Shape position tracking data:
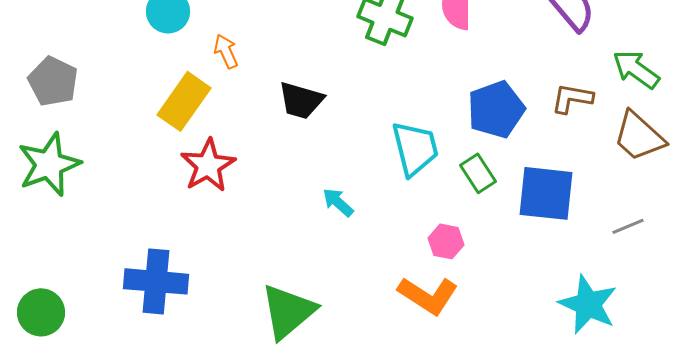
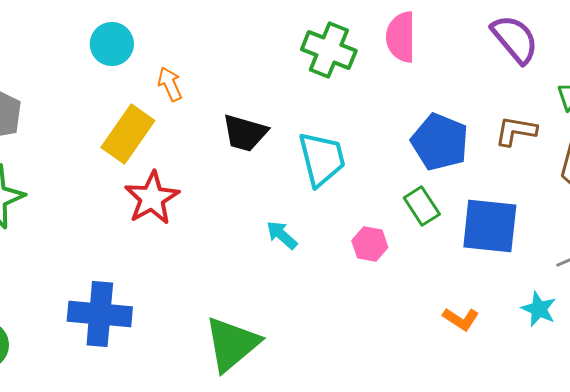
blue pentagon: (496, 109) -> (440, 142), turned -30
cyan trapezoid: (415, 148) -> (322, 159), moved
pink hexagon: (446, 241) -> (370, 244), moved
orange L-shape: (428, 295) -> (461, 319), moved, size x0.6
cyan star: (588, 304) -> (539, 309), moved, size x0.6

| Task |
After going through the entries, say how many lines contain the string "size". Nothing else belongs in the reply.

| Problem solution |
2